-- INFORMATION GIVEN follows --

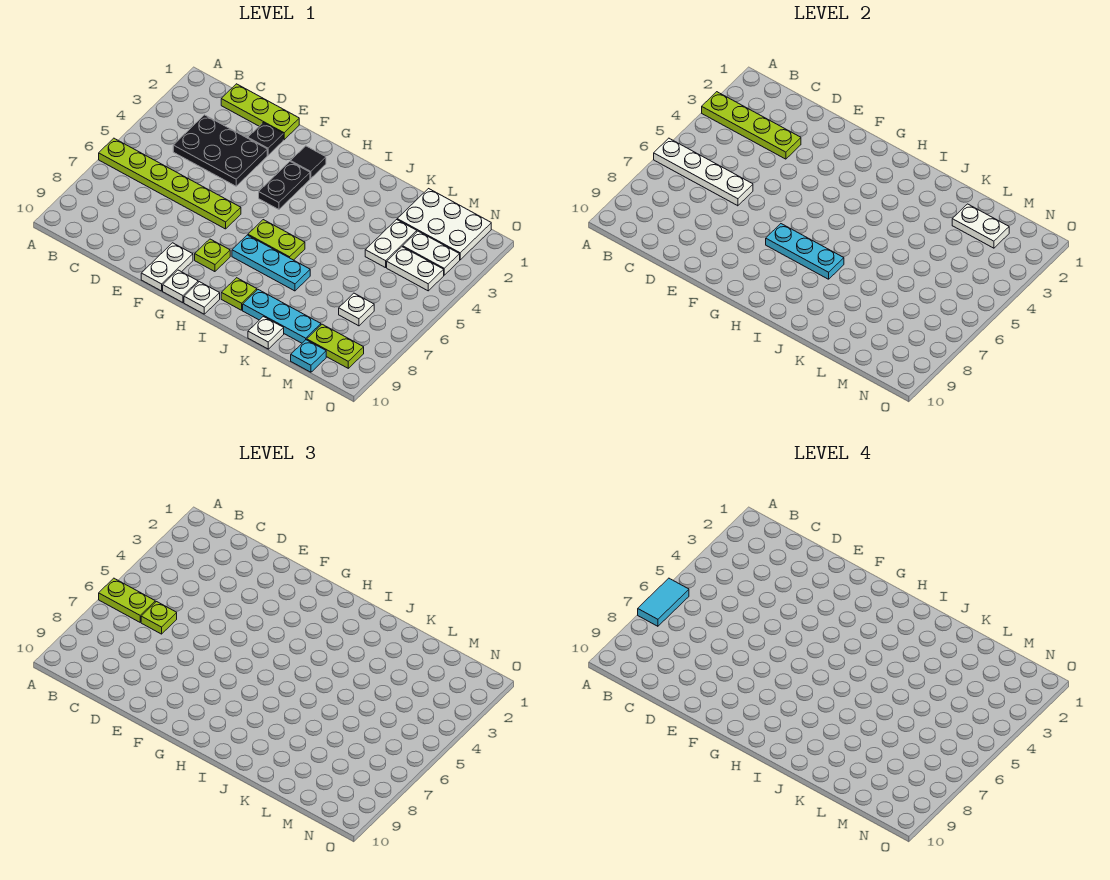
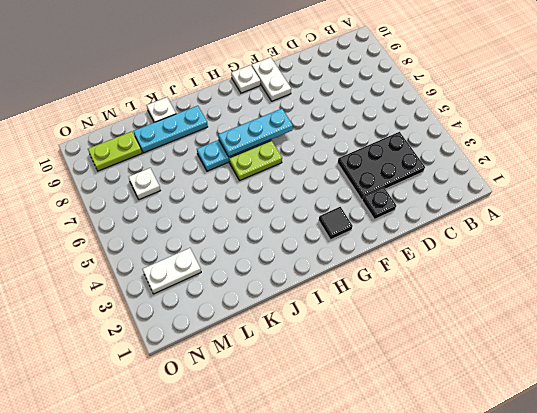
none -> lime 1x6 plate [99,138,241,229]
none -> lime 1x3 plate [221,84,299,140]
none -> black 1x2 plate [259,162,310,209]

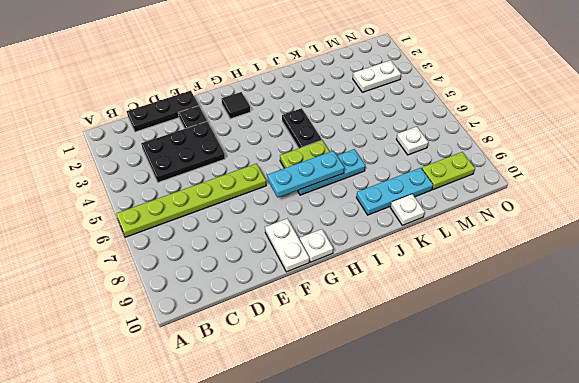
black 1x3 plate [127,91,199,132] -> lime 1x3 plate [221,84,299,140]
black 1x2 plate [282,108,322,148] -> black 1x2 plate moved to [259,162,310,209]
none -> lime 1x1 plate [195,239,230,272]
none -> white 1x1 plate [184,282,220,314]
none -> lime 1x1 plate [221,278,257,310]

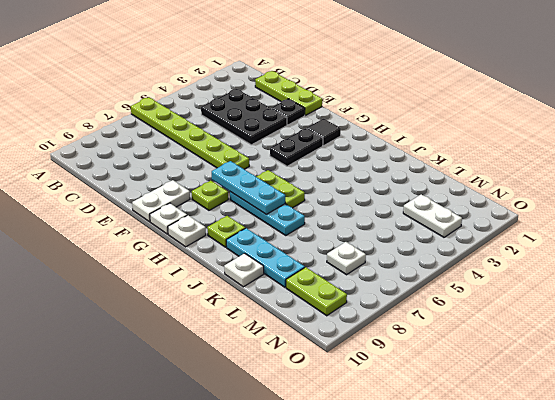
none -> white 2x3 plate [397,189,491,260]
none -> white 1x2 plate [365,220,417,268]
none -> white 1x2 plate [387,247,444,291]

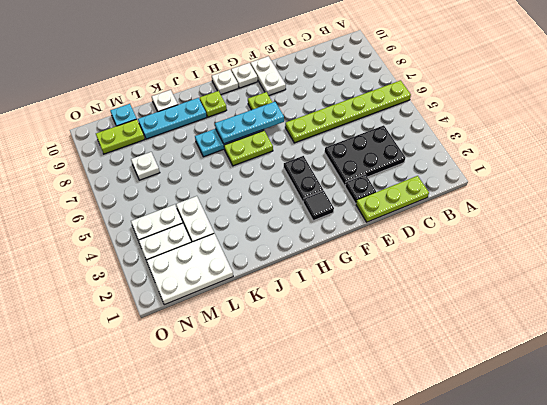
none -> lime 1x4 plate [702,92,801,159]
none -> white 1x4 plate [654,138,753,206]
none -> white 1x2 plate [952,204,1009,248]

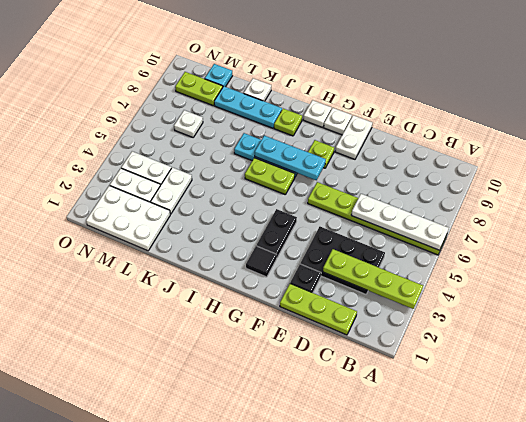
none -> white 1x2 plate [952,204,1009,248]
none -> lime 1x2 plate [99,578,155,622]
none -> lime 1x1 plate [141,602,177,634]

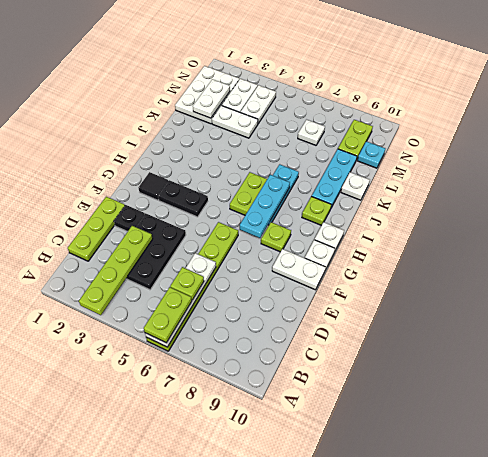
none -> cyan 1x2 tile [638,578,689,626]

-- INFORMATION GIVEN concluded --

TASK STATEMENT | Give back exactly the lines above from the one with "none -> lime 1x1 plate [221,278,257,310]" through the one with "none -> white 1x4 plate [654,138,753,206]", both included. Pictures don't belong in the copy.

RESULT OF THIS TASK |
none -> lime 1x1 plate [221,278,257,310]

none -> white 2x3 plate [397,189,491,260]
none -> white 1x2 plate [365,220,417,268]
none -> white 1x2 plate [387,247,444,291]

none -> lime 1x4 plate [702,92,801,159]
none -> white 1x4 plate [654,138,753,206]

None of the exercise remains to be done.